▸ HOW TO COMPLETE THIS TASK: In the entries that follow, find the line containing "JP1 pin 1: VS -> GND" and the line containing "R9: 330k (GND, SIG) -> none", then copy exactly everything from the first through the second except the pictures.

▸ ENTRIES SHOWN:

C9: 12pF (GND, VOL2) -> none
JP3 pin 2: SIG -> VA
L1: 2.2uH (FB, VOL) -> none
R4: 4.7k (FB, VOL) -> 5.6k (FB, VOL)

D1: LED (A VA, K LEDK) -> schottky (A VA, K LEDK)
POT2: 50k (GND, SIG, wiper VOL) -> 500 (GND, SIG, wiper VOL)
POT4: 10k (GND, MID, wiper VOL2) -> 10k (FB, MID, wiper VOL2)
---
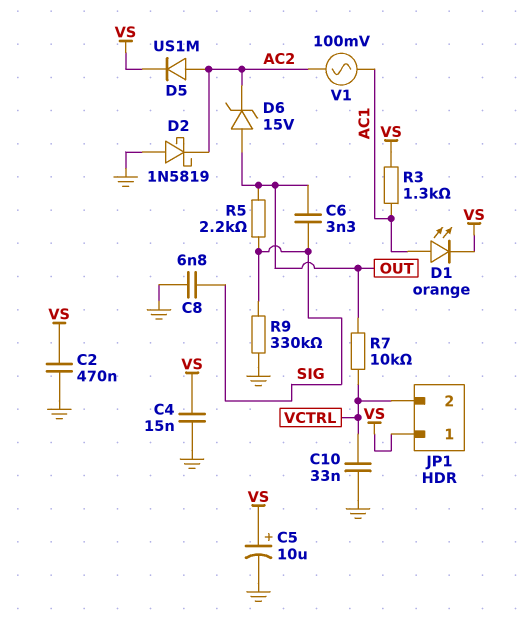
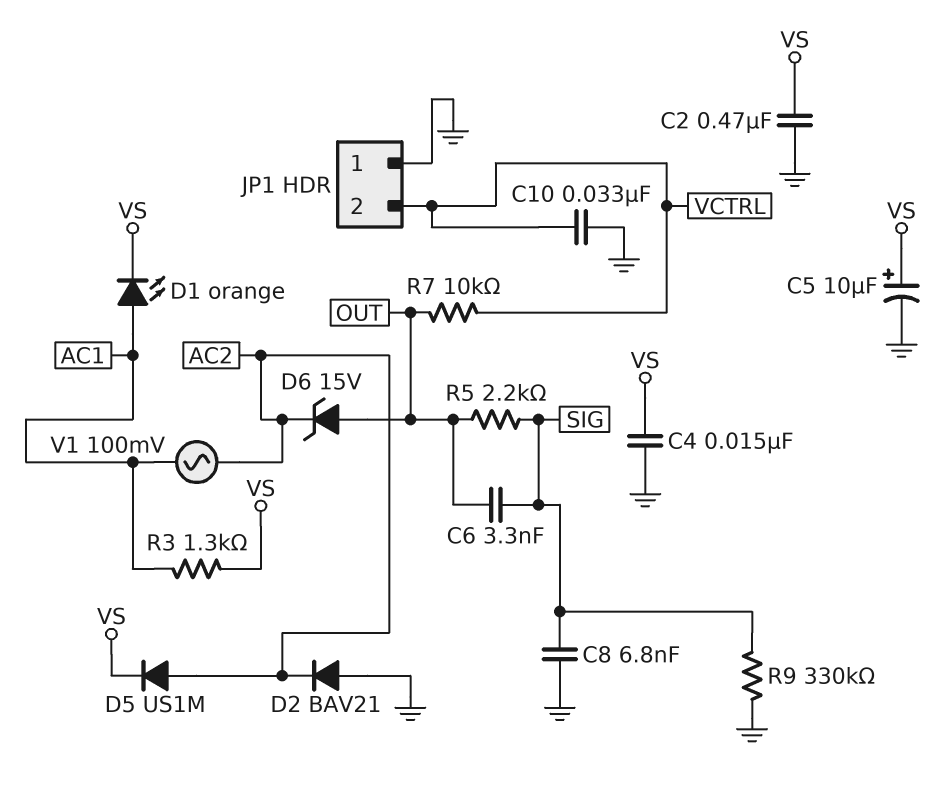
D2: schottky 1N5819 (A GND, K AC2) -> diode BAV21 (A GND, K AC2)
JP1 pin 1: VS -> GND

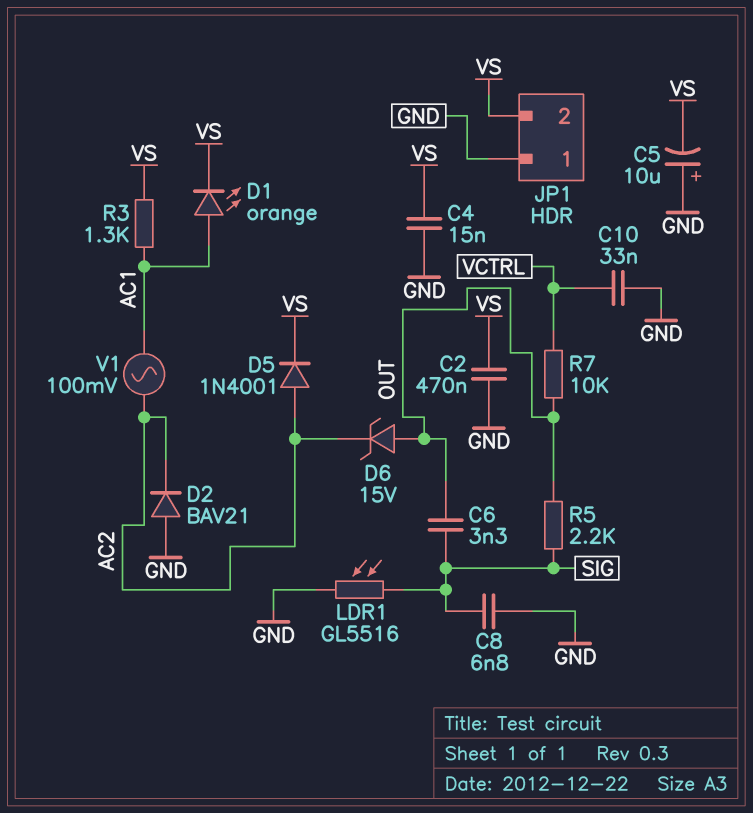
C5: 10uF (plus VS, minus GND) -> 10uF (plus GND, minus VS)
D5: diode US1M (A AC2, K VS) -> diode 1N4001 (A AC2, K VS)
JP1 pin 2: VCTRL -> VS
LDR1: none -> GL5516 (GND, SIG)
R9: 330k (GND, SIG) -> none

▸ WRITTEN SOLUTION:
JP1 pin 1: VS -> GND

C5: 10uF (plus VS, minus GND) -> 10uF (plus GND, minus VS)
D5: diode US1M (A AC2, K VS) -> diode 1N4001 (A AC2, K VS)
JP1 pin 2: VCTRL -> VS
LDR1: none -> GL5516 (GND, SIG)
R9: 330k (GND, SIG) -> none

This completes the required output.